Repeat the records below exactly from the line containing "black mug: 12 -> 13" to the line containing "brown dice: 7 -> 5", taking in both of those lines. Drop the pictures.
PROVIDED INFORMATION Start Marker
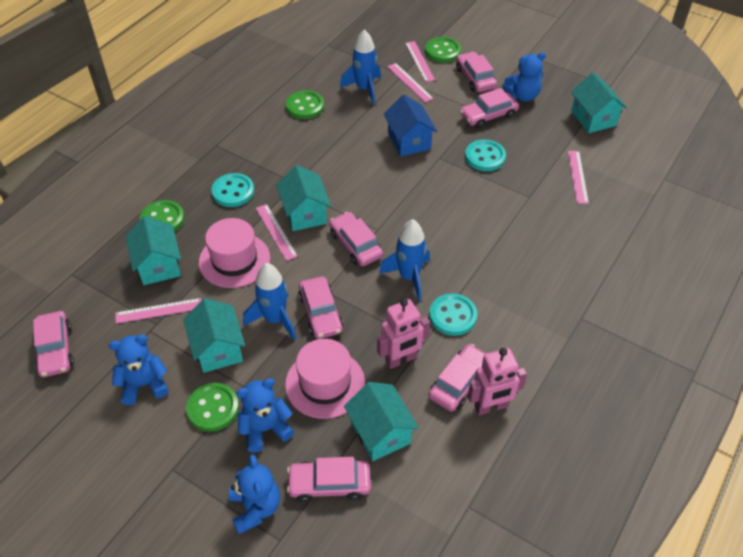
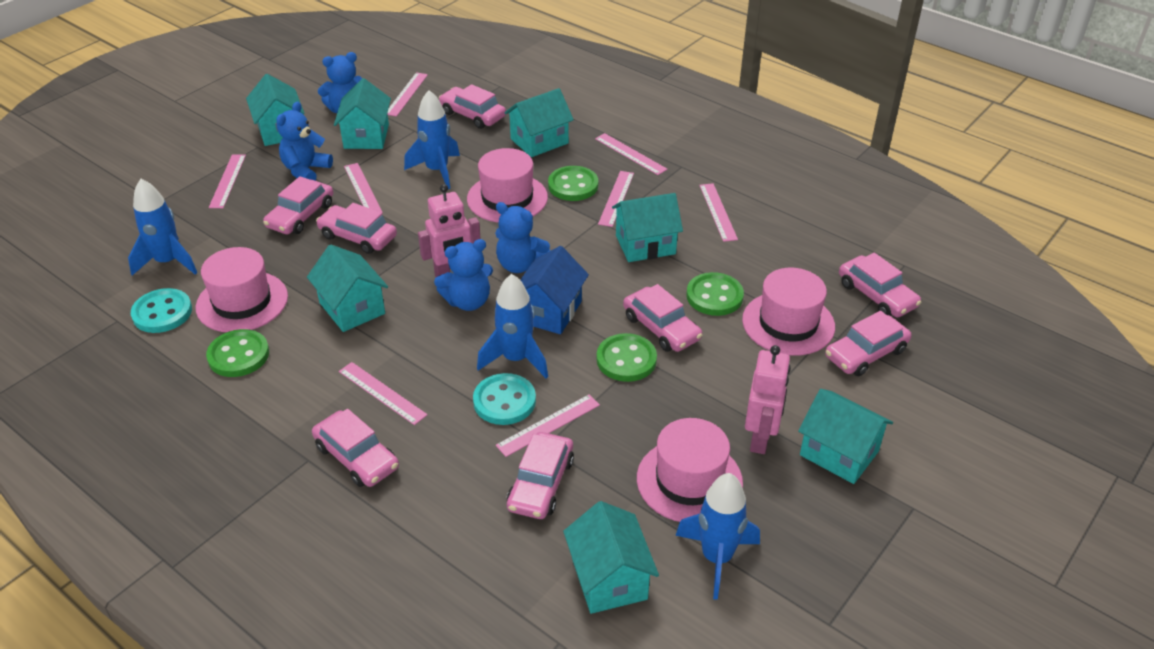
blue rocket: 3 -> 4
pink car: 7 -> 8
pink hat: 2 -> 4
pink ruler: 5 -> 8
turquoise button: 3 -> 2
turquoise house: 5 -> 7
PROVIDED INFORMATION End Marker
PROVIDED INFORMATION Start Marker
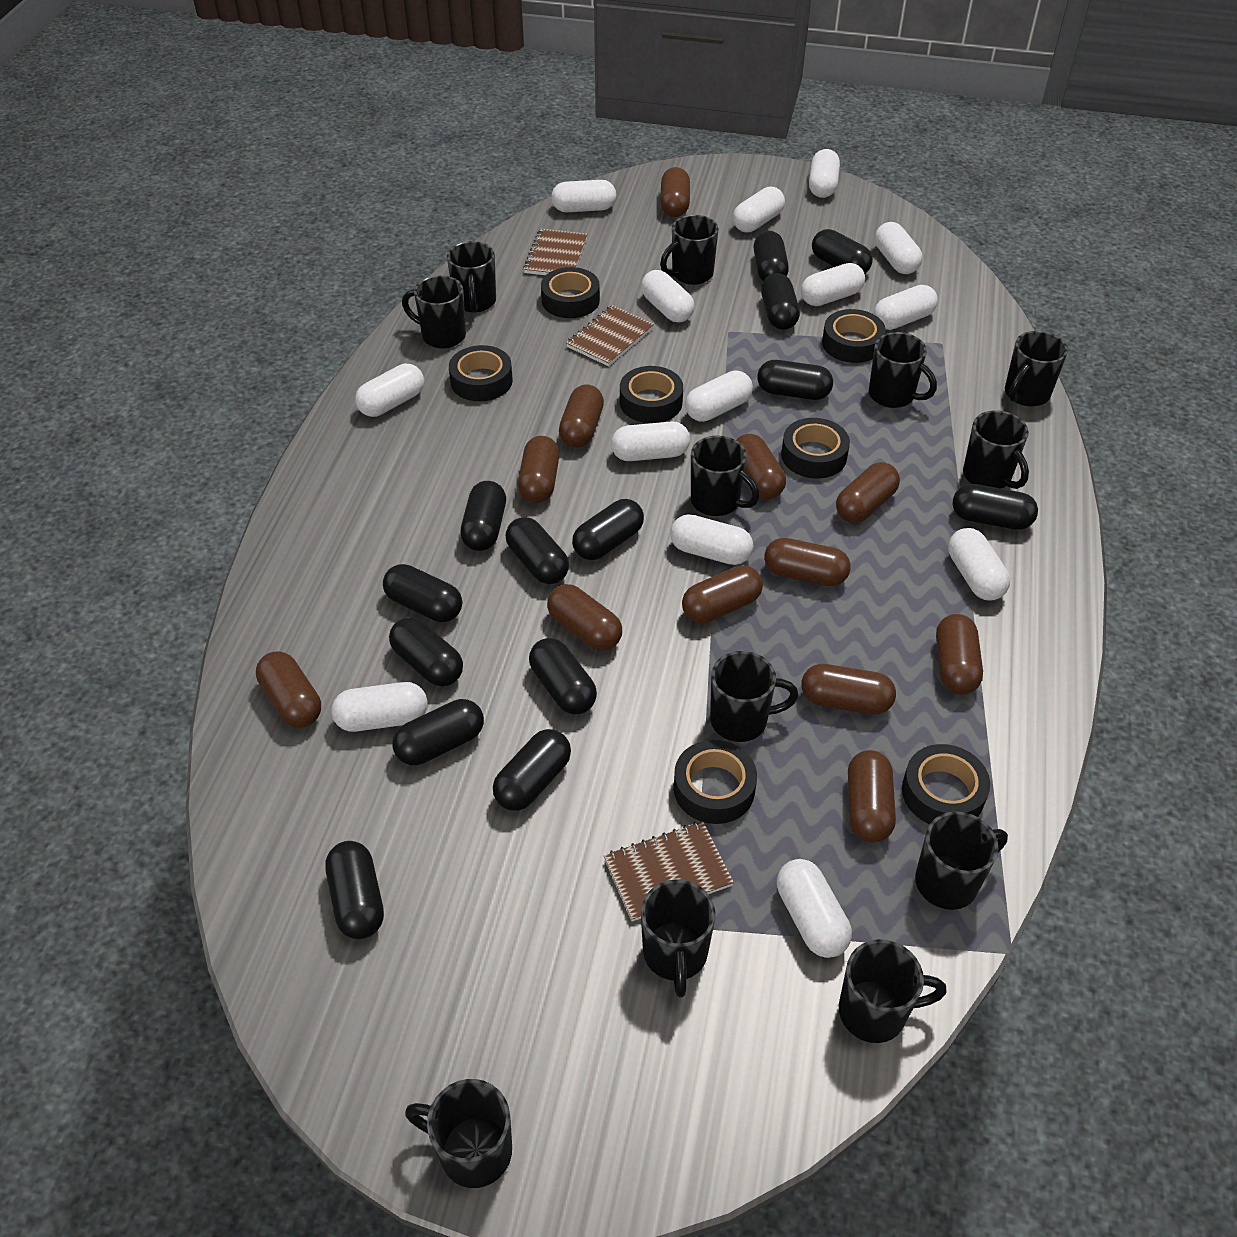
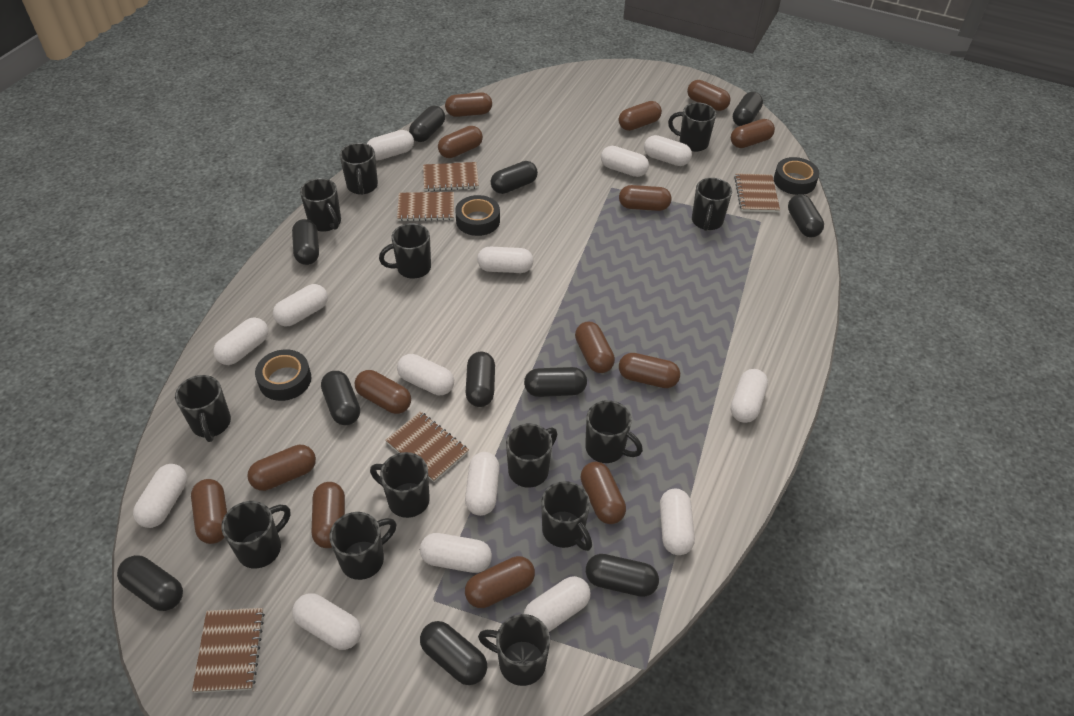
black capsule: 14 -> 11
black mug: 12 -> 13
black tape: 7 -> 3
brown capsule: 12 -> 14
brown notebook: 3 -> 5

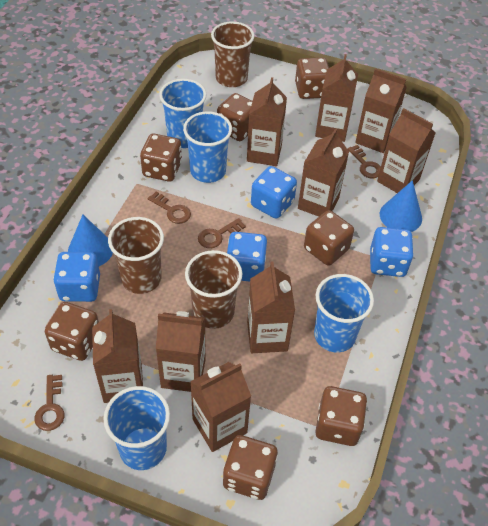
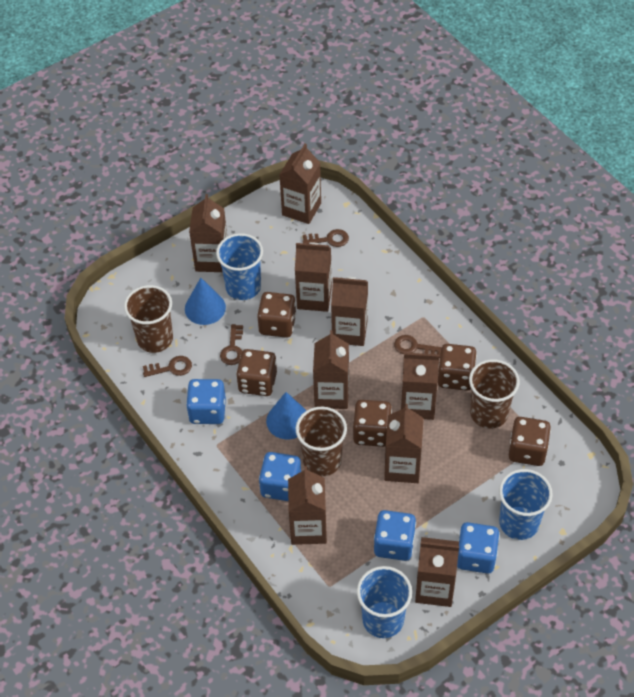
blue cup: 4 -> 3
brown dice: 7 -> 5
PROVIDED INFORMATION End Marker
WRITTEN ANSWER:
black mug: 12 -> 13
black tape: 7 -> 3
brown capsule: 12 -> 14
brown notebook: 3 -> 5

blue cup: 4 -> 3
brown dice: 7 -> 5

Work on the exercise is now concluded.